-- BEGIN Data in this exercise --

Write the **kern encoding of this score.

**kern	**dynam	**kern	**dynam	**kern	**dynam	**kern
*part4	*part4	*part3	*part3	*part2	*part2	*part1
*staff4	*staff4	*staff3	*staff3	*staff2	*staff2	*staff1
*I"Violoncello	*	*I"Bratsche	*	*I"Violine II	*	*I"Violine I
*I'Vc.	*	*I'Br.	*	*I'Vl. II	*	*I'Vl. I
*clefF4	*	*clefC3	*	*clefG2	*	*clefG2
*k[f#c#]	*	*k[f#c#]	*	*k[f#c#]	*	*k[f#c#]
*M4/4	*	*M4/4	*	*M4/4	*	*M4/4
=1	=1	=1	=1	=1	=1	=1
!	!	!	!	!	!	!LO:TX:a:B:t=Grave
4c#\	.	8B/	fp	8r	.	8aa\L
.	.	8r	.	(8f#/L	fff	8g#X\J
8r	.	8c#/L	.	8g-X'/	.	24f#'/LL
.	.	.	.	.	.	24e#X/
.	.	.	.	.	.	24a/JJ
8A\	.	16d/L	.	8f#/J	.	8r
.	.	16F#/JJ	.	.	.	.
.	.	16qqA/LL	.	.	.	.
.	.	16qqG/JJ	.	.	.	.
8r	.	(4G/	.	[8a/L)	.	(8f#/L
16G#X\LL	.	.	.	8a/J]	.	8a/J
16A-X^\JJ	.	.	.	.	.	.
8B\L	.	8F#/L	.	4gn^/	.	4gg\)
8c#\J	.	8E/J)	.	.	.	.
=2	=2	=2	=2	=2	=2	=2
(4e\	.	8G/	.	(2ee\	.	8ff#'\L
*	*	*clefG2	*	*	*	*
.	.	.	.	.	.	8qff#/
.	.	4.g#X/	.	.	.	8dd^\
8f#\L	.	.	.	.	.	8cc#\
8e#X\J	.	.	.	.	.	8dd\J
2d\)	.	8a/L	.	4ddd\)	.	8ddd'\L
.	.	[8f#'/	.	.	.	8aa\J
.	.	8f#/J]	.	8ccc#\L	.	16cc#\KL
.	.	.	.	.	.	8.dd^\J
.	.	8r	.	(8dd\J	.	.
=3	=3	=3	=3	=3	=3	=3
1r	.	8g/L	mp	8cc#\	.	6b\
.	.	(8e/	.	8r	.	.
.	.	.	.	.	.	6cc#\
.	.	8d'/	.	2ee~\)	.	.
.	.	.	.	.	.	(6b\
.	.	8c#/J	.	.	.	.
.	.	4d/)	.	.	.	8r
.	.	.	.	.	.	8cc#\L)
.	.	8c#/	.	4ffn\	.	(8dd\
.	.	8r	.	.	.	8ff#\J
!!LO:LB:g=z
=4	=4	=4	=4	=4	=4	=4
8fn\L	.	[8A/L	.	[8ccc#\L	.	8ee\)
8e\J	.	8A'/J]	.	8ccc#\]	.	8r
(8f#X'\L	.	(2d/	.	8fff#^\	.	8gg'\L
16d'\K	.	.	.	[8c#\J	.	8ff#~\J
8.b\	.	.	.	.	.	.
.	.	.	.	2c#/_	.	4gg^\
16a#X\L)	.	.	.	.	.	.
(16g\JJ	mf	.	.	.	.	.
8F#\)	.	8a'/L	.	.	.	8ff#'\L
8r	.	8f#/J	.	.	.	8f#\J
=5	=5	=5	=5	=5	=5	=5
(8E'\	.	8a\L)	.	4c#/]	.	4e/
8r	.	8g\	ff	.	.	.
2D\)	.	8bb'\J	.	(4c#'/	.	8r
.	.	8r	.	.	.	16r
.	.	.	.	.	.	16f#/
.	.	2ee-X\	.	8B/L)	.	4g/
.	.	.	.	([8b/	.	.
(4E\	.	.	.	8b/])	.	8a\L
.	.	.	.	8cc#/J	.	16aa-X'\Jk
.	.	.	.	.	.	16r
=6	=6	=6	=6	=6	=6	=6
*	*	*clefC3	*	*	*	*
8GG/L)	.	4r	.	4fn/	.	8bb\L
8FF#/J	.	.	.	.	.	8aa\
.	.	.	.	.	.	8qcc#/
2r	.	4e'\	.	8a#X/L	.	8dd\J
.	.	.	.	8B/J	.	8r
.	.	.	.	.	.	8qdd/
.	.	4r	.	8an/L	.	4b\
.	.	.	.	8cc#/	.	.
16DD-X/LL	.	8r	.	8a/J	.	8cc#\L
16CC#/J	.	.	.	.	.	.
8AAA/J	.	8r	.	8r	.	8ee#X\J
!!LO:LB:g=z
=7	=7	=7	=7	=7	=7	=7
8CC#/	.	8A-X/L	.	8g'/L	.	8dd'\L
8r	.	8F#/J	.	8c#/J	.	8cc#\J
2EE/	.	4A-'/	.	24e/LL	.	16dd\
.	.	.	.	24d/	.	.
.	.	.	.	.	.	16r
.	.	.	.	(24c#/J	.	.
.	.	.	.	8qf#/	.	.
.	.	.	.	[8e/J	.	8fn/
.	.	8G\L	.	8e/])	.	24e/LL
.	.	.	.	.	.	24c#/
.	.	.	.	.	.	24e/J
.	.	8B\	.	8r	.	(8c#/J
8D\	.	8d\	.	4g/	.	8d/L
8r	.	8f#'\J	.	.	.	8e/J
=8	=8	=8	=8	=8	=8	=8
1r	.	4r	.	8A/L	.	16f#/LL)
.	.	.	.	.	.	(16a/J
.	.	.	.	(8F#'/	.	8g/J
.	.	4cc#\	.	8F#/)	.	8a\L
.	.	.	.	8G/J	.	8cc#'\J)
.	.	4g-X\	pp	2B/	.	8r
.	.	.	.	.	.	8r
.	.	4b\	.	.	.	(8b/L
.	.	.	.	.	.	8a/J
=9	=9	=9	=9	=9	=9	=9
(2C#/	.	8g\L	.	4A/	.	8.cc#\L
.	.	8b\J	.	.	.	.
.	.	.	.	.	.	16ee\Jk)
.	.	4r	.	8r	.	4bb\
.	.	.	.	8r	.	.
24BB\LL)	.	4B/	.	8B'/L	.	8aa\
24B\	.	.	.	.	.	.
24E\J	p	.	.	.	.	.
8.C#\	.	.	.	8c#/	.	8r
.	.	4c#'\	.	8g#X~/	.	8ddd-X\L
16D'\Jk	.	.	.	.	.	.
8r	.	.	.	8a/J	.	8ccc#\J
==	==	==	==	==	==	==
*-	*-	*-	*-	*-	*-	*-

-- END Data in this exercise --

Exercise requirements
Extract every line of the listing above that contains the string "kern". Matching is case-sensitive.

Response to this task
Write the **kern encoding of this score.
**kern	**dynam	**kern	**dynam	**kern	**dynam	**kern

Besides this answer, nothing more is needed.